RAW DATA
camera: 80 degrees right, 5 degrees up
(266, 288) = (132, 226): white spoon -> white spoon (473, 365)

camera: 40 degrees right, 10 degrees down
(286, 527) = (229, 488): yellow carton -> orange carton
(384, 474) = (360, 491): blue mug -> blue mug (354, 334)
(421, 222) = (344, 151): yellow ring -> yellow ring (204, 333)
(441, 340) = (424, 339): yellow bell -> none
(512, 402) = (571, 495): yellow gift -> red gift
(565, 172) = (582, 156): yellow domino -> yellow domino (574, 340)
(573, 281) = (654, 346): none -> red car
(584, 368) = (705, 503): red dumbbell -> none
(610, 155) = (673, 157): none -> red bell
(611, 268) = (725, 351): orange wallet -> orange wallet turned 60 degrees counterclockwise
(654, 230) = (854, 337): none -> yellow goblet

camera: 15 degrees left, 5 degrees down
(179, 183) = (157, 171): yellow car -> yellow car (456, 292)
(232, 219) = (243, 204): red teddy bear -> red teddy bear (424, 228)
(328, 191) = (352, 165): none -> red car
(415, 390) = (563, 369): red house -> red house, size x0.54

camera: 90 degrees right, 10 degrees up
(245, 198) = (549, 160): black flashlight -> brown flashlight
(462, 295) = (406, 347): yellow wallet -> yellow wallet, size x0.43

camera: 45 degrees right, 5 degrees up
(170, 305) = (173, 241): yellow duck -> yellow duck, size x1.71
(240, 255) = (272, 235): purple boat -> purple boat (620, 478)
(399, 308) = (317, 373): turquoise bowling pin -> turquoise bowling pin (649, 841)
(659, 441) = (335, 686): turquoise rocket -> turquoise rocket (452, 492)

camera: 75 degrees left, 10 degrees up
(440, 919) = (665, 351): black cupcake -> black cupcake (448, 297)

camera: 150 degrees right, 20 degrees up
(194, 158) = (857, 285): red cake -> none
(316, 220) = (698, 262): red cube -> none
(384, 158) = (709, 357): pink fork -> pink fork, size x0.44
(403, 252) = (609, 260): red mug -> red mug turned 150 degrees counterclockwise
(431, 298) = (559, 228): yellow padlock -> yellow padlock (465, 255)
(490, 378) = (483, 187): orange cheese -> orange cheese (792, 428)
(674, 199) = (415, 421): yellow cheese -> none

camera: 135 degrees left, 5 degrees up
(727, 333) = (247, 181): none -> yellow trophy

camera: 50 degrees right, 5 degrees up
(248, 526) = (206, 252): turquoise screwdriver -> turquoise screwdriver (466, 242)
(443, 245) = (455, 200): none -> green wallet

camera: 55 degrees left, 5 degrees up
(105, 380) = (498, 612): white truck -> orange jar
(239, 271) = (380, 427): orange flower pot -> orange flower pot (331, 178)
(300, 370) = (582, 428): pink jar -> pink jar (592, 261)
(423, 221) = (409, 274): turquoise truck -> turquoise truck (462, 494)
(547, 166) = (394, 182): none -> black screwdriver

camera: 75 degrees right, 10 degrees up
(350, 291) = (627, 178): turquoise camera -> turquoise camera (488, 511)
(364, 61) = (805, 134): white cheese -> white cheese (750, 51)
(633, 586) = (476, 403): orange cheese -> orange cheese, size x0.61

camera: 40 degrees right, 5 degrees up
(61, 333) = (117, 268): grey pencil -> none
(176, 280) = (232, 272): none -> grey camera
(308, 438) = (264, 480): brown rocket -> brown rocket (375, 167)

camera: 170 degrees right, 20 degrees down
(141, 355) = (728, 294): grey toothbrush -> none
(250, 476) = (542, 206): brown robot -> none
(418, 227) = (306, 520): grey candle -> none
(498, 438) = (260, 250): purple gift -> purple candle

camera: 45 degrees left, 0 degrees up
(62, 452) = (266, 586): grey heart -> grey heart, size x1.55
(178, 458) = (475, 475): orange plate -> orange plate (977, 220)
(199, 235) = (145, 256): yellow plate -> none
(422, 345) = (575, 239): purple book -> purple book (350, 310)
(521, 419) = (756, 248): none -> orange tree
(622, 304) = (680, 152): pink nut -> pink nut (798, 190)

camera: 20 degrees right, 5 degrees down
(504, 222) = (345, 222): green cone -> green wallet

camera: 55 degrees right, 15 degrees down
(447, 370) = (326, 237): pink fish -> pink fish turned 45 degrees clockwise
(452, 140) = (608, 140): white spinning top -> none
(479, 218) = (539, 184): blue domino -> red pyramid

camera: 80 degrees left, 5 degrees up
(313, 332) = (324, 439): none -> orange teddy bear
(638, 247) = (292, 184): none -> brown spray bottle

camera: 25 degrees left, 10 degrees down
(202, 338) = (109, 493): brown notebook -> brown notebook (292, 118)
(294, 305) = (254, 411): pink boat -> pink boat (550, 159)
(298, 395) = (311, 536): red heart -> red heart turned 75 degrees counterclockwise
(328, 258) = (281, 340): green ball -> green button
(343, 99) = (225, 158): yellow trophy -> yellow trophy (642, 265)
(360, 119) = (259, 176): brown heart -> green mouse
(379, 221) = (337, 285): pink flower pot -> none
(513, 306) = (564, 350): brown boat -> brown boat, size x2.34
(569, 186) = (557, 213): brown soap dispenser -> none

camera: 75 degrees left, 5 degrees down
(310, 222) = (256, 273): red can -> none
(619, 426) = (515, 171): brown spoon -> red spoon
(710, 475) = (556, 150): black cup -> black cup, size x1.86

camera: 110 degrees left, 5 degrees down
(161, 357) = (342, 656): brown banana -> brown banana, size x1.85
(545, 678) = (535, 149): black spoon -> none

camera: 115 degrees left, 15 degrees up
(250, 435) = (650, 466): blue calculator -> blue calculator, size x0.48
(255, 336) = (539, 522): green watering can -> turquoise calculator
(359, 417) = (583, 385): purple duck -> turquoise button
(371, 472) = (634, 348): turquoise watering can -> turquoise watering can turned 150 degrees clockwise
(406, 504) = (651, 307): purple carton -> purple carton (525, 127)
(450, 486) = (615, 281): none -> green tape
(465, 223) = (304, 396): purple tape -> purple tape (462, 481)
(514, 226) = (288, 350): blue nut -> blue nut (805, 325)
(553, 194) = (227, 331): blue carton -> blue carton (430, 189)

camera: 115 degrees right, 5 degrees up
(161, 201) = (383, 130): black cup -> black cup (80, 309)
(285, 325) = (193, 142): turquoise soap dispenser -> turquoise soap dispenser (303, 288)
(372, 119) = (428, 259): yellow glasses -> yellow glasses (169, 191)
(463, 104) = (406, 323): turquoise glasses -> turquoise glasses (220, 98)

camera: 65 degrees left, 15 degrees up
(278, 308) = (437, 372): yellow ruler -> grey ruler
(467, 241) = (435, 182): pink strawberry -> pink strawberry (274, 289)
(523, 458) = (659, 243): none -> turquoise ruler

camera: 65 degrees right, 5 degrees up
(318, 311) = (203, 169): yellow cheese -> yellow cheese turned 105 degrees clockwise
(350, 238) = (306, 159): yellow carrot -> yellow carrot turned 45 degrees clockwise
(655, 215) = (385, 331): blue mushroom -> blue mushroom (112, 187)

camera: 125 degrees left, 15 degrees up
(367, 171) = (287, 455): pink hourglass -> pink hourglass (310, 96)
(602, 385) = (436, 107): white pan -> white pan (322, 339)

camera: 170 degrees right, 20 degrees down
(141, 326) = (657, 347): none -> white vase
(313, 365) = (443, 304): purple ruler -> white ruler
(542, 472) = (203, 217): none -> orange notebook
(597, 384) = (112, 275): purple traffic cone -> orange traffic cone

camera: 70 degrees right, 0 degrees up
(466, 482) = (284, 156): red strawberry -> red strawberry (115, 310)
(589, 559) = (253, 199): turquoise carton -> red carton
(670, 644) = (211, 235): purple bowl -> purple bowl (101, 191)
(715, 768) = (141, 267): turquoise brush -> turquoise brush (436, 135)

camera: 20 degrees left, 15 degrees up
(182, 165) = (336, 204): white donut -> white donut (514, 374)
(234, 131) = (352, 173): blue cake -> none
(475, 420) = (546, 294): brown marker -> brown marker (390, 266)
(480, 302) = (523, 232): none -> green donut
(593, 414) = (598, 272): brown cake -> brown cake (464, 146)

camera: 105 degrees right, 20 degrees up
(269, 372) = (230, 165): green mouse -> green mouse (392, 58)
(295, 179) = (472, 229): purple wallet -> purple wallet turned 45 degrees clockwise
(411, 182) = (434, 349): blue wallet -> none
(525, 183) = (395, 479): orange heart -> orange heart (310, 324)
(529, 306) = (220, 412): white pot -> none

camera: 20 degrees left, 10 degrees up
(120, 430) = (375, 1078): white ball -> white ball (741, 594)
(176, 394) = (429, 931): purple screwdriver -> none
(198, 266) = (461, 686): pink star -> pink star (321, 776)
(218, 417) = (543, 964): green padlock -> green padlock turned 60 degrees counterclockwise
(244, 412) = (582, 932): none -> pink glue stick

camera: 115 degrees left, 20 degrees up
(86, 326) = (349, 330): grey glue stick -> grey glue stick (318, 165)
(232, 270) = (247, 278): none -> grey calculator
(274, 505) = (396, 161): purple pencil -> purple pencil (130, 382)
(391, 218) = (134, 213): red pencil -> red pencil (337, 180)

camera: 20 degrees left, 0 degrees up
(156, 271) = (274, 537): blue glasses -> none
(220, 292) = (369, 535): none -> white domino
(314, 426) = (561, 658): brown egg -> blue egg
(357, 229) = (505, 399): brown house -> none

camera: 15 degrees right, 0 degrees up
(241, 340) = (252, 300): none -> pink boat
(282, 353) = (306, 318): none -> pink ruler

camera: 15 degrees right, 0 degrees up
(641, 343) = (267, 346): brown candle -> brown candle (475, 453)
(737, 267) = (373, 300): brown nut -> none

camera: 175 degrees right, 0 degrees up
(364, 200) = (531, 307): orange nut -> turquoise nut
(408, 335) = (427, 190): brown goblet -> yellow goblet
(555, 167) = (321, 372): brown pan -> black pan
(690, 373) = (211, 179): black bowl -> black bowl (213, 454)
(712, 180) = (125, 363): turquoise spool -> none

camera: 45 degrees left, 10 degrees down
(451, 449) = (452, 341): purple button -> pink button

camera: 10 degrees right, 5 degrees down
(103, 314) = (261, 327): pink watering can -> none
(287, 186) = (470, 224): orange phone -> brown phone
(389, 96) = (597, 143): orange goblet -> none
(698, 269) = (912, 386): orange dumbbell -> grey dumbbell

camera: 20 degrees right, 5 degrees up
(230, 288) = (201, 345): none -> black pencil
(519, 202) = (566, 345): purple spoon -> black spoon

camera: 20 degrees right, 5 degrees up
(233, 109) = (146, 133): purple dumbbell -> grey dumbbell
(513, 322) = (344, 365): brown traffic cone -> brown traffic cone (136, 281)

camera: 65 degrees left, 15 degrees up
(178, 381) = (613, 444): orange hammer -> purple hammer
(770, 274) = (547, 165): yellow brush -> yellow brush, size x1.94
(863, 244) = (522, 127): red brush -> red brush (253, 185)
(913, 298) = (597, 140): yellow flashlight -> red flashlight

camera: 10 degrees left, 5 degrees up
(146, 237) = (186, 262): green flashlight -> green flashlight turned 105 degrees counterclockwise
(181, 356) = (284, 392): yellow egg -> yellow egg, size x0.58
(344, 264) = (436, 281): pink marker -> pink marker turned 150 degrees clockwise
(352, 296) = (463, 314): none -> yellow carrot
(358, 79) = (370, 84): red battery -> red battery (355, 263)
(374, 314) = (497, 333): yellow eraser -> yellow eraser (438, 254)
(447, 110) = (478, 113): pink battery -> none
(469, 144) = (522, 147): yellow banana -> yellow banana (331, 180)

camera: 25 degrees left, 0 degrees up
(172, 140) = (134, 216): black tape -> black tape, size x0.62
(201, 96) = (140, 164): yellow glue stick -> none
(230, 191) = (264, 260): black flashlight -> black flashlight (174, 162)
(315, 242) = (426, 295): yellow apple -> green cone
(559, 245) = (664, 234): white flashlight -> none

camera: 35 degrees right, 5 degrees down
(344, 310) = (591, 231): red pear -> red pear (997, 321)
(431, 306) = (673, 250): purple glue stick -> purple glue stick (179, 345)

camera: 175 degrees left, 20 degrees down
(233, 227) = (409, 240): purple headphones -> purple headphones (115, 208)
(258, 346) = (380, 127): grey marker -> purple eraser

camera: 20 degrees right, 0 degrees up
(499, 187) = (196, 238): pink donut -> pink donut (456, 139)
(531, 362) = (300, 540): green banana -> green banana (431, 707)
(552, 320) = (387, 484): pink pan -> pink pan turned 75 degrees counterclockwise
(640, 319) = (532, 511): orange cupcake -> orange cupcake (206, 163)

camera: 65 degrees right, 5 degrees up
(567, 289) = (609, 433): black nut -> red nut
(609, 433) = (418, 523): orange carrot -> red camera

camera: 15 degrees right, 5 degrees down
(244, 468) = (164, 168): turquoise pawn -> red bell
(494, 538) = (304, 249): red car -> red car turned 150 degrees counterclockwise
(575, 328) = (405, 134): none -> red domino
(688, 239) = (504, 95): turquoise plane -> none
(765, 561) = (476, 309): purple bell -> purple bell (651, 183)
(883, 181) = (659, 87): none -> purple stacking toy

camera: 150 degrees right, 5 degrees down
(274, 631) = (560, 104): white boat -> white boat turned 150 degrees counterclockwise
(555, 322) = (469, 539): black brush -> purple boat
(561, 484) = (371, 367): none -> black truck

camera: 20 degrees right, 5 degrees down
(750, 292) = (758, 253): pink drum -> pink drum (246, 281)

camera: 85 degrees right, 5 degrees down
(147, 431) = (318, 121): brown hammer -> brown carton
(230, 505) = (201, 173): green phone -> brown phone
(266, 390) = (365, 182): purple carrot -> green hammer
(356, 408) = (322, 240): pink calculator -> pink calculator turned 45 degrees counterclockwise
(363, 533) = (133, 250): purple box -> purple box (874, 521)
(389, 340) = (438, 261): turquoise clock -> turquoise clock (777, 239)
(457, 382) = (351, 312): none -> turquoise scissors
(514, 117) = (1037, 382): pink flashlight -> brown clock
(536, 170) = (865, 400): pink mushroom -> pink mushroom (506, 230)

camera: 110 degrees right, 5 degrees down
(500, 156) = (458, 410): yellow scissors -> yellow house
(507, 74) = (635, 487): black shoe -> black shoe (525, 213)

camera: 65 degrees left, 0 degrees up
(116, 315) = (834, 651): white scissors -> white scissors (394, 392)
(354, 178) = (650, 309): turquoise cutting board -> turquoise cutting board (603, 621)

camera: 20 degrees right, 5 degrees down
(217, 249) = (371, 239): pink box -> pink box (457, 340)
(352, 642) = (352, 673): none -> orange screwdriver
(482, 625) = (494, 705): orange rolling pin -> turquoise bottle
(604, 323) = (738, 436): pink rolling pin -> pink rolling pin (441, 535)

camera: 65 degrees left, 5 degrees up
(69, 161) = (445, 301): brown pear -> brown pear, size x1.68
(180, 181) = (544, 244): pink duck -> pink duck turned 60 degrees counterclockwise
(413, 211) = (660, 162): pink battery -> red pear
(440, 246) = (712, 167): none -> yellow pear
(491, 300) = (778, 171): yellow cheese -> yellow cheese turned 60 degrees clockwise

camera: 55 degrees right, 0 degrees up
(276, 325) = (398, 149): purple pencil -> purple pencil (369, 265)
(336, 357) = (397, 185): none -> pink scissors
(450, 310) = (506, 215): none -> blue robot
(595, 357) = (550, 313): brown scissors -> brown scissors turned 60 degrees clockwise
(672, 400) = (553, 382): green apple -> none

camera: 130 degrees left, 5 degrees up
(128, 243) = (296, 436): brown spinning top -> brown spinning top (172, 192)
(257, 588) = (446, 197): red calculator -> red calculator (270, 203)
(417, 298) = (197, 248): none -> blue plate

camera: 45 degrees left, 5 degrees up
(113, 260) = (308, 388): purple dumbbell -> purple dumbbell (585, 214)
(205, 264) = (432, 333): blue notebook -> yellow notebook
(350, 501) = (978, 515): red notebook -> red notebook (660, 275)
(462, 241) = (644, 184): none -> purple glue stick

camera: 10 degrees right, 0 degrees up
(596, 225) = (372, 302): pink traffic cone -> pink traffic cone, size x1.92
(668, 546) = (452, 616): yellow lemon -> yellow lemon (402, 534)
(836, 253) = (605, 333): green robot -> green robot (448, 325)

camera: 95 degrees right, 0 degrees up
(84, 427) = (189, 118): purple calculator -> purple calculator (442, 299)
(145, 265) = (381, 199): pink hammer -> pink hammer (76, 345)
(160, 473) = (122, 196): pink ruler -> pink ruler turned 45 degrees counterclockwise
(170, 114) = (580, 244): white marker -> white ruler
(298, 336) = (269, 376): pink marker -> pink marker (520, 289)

WHAT YOU HAVE TO DO
Please, from the entries above, set down exactly the lines from the one containing "(698, 269) = (912, 386): orange" through the one containing "(499, 187) = (196, 238): pink", and only those.

RESPONSE AREA
(698, 269) = (912, 386): orange dumbbell -> grey dumbbell

camera: 20 degrees right, 5 degrees up
(230, 288) = (201, 345): none -> black pencil
(519, 202) = (566, 345): purple spoon -> black spoon

camera: 20 degrees right, 5 degrees up
(233, 109) = (146, 133): purple dumbbell -> grey dumbbell
(513, 322) = (344, 365): brown traffic cone -> brown traffic cone (136, 281)

camera: 65 degrees left, 15 degrees up
(178, 381) = (613, 444): orange hammer -> purple hammer
(770, 274) = (547, 165): yellow brush -> yellow brush, size x1.94
(863, 244) = (522, 127): red brush -> red brush (253, 185)
(913, 298) = (597, 140): yellow flashlight -> red flashlight

camera: 10 degrees left, 5 degrees up
(146, 237) = (186, 262): green flashlight -> green flashlight turned 105 degrees counterclockwise
(181, 356) = (284, 392): yellow egg -> yellow egg, size x0.58
(344, 264) = (436, 281): pink marker -> pink marker turned 150 degrees clockwise
(352, 296) = (463, 314): none -> yellow carrot
(358, 79) = (370, 84): red battery -> red battery (355, 263)
(374, 314) = (497, 333): yellow eraser -> yellow eraser (438, 254)
(447, 110) = (478, 113): pink battery -> none
(469, 144) = (522, 147): yellow banana -> yellow banana (331, 180)

camera: 25 degrees left, 0 degrees up
(172, 140) = (134, 216): black tape -> black tape, size x0.62
(201, 96) = (140, 164): yellow glue stick -> none
(230, 191) = (264, 260): black flashlight -> black flashlight (174, 162)
(315, 242) = (426, 295): yellow apple -> green cone
(559, 245) = (664, 234): white flashlight -> none

camera: 35 degrees right, 5 degrees down
(344, 310) = (591, 231): red pear -> red pear (997, 321)
(431, 306) = (673, 250): purple glue stick -> purple glue stick (179, 345)

camera: 175 degrees left, 20 degrees down
(233, 227) = (409, 240): purple headphones -> purple headphones (115, 208)
(258, 346) = (380, 127): grey marker -> purple eraser

camera: 20 degrees right, 0 degrees up
(499, 187) = (196, 238): pink donut -> pink donut (456, 139)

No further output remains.